ENTRIES PROVIDED >>

====

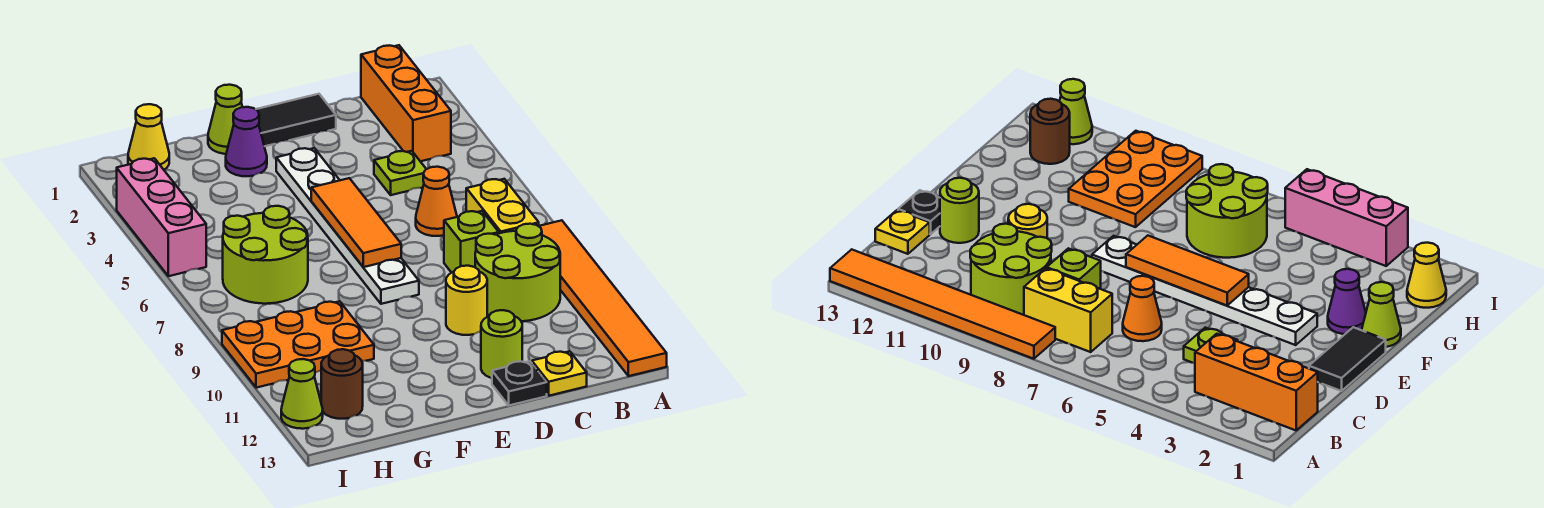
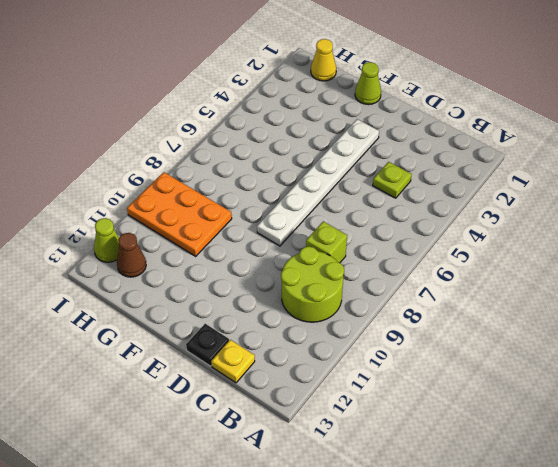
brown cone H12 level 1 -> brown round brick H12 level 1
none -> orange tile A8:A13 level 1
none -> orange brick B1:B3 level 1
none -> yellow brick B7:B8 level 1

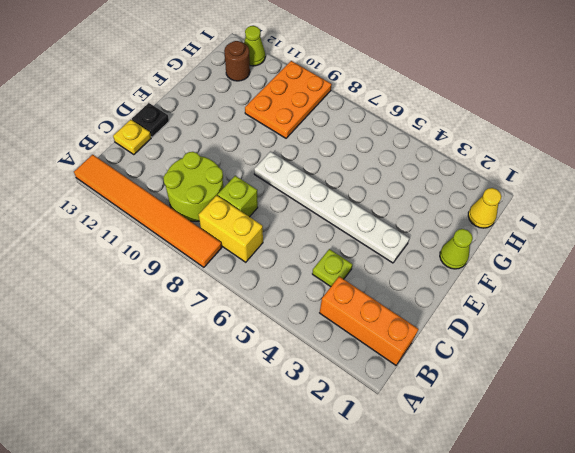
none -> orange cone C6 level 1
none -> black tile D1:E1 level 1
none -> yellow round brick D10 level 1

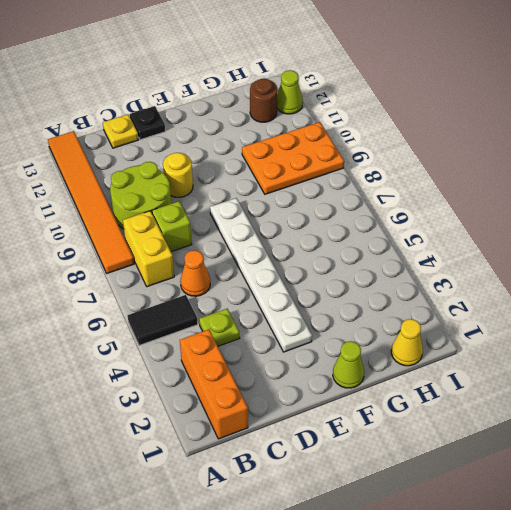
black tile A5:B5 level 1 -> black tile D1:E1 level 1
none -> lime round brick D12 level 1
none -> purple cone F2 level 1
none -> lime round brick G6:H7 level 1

====

EXERCISE AIM >>
The lines needed are those from the one containing "none -> orange cone C6 level 1" through the end of the listing, given again word for word and without any picture.

EXERCISE OUTPUT >>
none -> orange cone C6 level 1
none -> black tile D1:E1 level 1
none -> yellow round brick D10 level 1

black tile A5:B5 level 1 -> black tile D1:E1 level 1
none -> lime round brick D12 level 1
none -> purple cone F2 level 1
none -> lime round brick G6:H7 level 1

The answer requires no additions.